Exercise aim
Everything in the entries except the pictures should be copied exactly.

*** Opening of Records to use ***

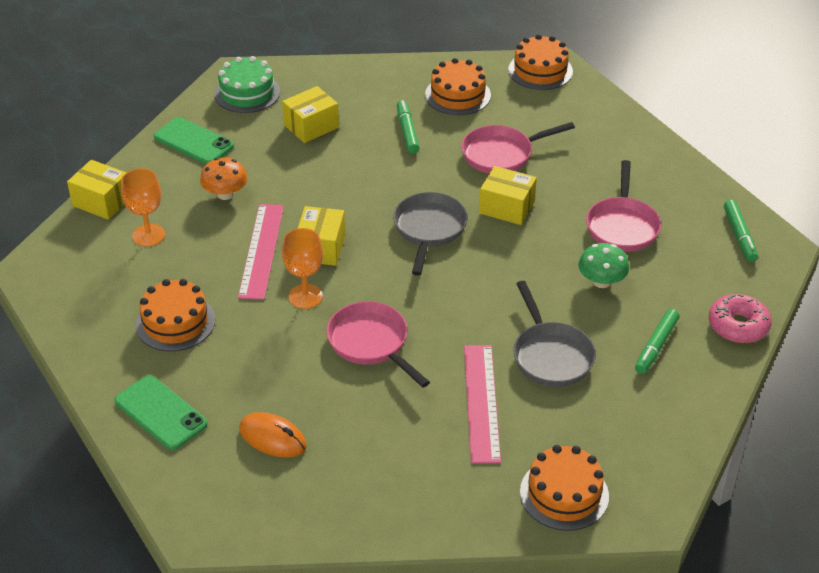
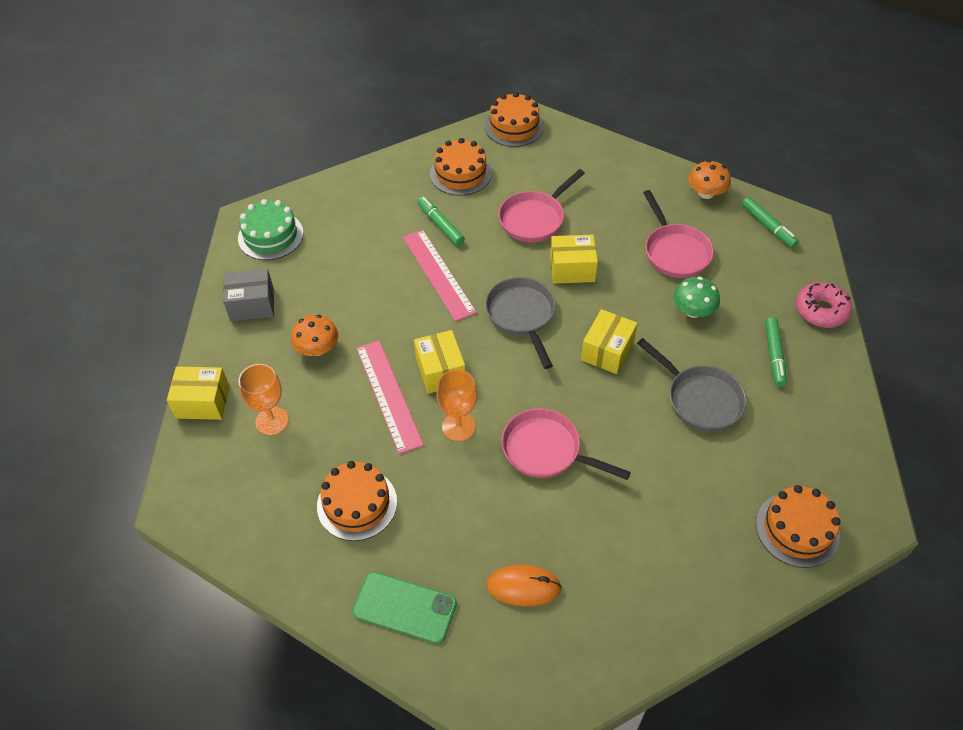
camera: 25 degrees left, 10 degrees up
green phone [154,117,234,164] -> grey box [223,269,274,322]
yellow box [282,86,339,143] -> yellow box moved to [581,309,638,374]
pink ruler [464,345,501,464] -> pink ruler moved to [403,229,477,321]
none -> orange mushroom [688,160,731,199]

*** Close of Records to use ***

Response
camera: 25 degrees left, 10 degrees up
green phone [154,117,234,164] -> grey box [223,269,274,322]
yellow box [282,86,339,143] -> yellow box moved to [581,309,638,374]
pink ruler [464,345,501,464] -> pink ruler moved to [403,229,477,321]
none -> orange mushroom [688,160,731,199]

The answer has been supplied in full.